### INFORMATION SUPPLIED
::::::::::

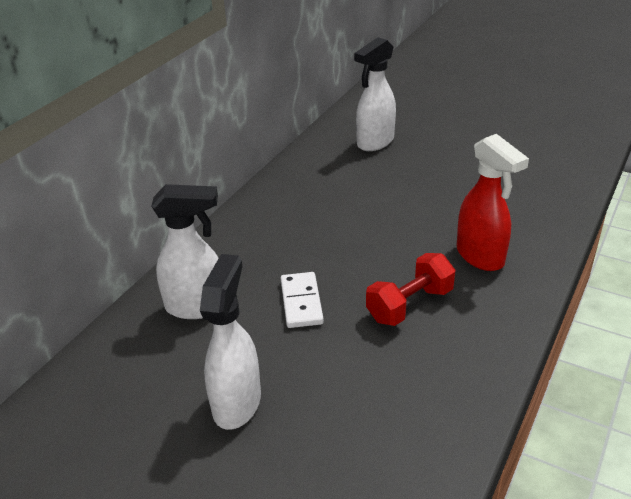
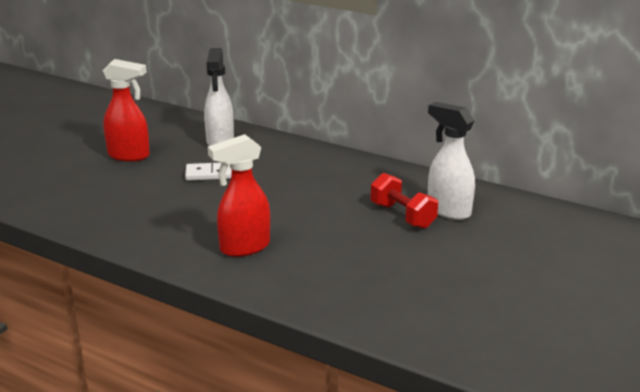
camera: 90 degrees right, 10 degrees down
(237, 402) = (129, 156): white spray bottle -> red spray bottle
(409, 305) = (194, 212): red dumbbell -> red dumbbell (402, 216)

::::::::::

Everything in the data except the pictures should be restated word for word.

### PROBLEM SOLUTION
camera: 90 degrees right, 10 degrees down
(237, 402) = (129, 156): white spray bottle -> red spray bottle
(409, 305) = (194, 212): red dumbbell -> red dumbbell (402, 216)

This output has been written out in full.